- DIRECTIONS FOR THIS TASK: Arrange every one of the items below as a numbered list, leaving out any blank lines.

- INPUT:
# # # # # # #

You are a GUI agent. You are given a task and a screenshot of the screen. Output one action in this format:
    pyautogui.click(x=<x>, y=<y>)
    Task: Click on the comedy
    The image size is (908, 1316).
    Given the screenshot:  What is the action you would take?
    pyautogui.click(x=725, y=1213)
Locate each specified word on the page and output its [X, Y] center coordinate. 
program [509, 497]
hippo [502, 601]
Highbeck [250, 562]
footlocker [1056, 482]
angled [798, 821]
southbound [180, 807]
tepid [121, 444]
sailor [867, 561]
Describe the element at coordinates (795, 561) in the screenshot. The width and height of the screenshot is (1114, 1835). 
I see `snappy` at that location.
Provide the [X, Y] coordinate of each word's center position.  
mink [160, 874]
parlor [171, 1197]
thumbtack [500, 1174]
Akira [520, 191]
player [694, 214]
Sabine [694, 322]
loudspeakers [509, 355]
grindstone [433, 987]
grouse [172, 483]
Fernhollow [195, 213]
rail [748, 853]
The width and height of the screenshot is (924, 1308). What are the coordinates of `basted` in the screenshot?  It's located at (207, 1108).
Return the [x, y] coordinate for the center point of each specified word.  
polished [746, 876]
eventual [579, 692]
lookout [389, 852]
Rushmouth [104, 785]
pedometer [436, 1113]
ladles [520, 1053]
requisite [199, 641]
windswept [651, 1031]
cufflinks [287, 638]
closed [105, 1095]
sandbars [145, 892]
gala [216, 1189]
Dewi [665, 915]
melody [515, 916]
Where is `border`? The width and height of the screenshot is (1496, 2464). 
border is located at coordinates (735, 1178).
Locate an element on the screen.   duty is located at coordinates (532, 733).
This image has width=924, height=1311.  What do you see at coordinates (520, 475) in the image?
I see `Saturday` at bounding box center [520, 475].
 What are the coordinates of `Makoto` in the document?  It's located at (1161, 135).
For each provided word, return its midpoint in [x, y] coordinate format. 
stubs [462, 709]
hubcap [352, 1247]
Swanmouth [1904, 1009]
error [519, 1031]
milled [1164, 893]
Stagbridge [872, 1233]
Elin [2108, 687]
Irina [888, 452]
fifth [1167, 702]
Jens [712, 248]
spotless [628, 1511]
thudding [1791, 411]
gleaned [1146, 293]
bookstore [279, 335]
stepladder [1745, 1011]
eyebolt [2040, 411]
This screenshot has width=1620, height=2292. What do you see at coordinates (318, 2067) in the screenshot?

# # # # # # #

- OUTPUT FOR THIS TASK:
1. You are a GUI agent. You are given a task and a screenshot of the screen. Output one action in this format:
2.     pyautogui.click(x=<x>, y=<y>)
3.     Task: Click on the comedy
4.     The image size is (908, 1316).
5.     Given the screenshot:  What is the action you would take?
6.     pyautogui.click(x=725, y=1213)
7. Locate each specified word on the page and output its [X, Y] center coordinate. 
8. program [509, 497]
9. hippo [502, 601]
10. Highbeck [250, 562]
11. footlocker [1056, 482]
12. angled [798, 821]
13. southbound [180, 807]
14. tepid [121, 444]
15. sailor [867, 561]
16. Describe the element at coordinates (795, 561) in the screenshot. The width and height of the screenshot is (1114, 1835). 
17. I see `snappy` at that location.
18. Provide the [X, Y] coordinate of each word's center position.  
19. mink [160, 874]
20. parlor [171, 1197]
21. thumbtack [500, 1174]
22. Akira [520, 191]
23. player [694, 214]
24. Sabine [694, 322]
25. loudspeakers [509, 355]
26. grindstone [433, 987]
27. grouse [172, 483]
28. Fernhollow [195, 213]
29. rail [748, 853]
30. The width and height of the screenshot is (924, 1308). What are the coordinates of `basted` in the screenshot?  It's located at (207, 1108).
31. Return the [x, y] coordinate for the center point of each specified word.  
32. polished [746, 876]
33. eventual [579, 692]
34. lookout [389, 852]
35. Rushmouth [104, 785]
36. pedometer [436, 1113]
37. ladles [520, 1053]
38. requisite [199, 641]
39. windswept [651, 1031]
40. cufflinks [287, 638]
41. closed [105, 1095]
42. sandbars [145, 892]
43. gala [216, 1189]
44. Dewi [665, 915]
45. melody [515, 916]
46. Where is `border`? The width and height of the screenshot is (1496, 2464). 
47. border is located at coordinates (735, 1178).
48. Locate an element on the screen.   duty is located at coordinates (532, 733).
49. This image has width=924, height=1311.  What do you see at coordinates (520, 475) in the image?
50. I see `Saturday` at bounding box center [520, 475].
51.  What are the coordinates of `Makoto` in the document?  It's located at (1161, 135).
52. For each provided word, return its midpoint in [x, y] coordinate format. 
53. stubs [462, 709]
54. hubcap [352, 1247]
55. Swanmouth [1904, 1009]
56. error [519, 1031]
57. milled [1164, 893]
58. Stagbridge [872, 1233]
59. Elin [2108, 687]
60. Irina [888, 452]
61. fifth [1167, 702]
62. Jens [712, 248]
63. spotless [628, 1511]
64. thudding [1791, 411]
65. gleaned [1146, 293]
66. bookstore [279, 335]
67. stepladder [1745, 1011]
68. eyebolt [2040, 411]
69. This screenshot has width=1620, height=2292. What do you see at coordinates (318, 2067) in the screenshot?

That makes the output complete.